**INFORMATION:**
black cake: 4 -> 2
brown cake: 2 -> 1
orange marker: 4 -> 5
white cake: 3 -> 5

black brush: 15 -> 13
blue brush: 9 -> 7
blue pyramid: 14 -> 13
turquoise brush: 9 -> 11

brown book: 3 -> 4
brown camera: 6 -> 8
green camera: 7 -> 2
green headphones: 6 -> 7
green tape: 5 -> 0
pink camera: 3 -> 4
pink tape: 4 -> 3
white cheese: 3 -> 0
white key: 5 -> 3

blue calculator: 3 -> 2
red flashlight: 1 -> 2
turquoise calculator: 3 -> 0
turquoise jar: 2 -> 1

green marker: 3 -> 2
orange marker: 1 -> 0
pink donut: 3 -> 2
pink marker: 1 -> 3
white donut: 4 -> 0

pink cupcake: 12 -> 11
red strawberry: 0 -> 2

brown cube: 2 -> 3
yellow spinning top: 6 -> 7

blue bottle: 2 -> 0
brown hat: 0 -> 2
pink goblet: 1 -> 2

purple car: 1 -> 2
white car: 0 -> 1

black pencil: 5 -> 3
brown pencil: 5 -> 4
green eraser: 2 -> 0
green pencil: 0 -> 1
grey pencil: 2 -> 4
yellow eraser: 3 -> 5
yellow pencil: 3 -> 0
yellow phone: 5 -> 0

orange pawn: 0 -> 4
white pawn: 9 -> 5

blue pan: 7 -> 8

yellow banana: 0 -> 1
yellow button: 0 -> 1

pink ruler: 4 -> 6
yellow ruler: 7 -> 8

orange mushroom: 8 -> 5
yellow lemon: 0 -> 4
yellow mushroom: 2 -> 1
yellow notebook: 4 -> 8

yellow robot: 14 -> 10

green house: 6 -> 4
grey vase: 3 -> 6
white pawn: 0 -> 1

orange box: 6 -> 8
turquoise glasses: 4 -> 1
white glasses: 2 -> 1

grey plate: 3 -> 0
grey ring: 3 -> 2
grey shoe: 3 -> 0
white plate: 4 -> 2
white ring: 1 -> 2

**EXERCISE PROMPT:**
Which lines run from the one containing "green pencil: 0 -> 1" to the end of the entries above? Print them exactly, both ends included, and nothing else.

**RESULT FOR THIS EXERCISE:**
green pencil: 0 -> 1
grey pencil: 2 -> 4
yellow eraser: 3 -> 5
yellow pencil: 3 -> 0
yellow phone: 5 -> 0

orange pawn: 0 -> 4
white pawn: 9 -> 5

blue pan: 7 -> 8

yellow banana: 0 -> 1
yellow button: 0 -> 1

pink ruler: 4 -> 6
yellow ruler: 7 -> 8

orange mushroom: 8 -> 5
yellow lemon: 0 -> 4
yellow mushroom: 2 -> 1
yellow notebook: 4 -> 8

yellow robot: 14 -> 10

green house: 6 -> 4
grey vase: 3 -> 6
white pawn: 0 -> 1

orange box: 6 -> 8
turquoise glasses: 4 -> 1
white glasses: 2 -> 1

grey plate: 3 -> 0
grey ring: 3 -> 2
grey shoe: 3 -> 0
white plate: 4 -> 2
white ring: 1 -> 2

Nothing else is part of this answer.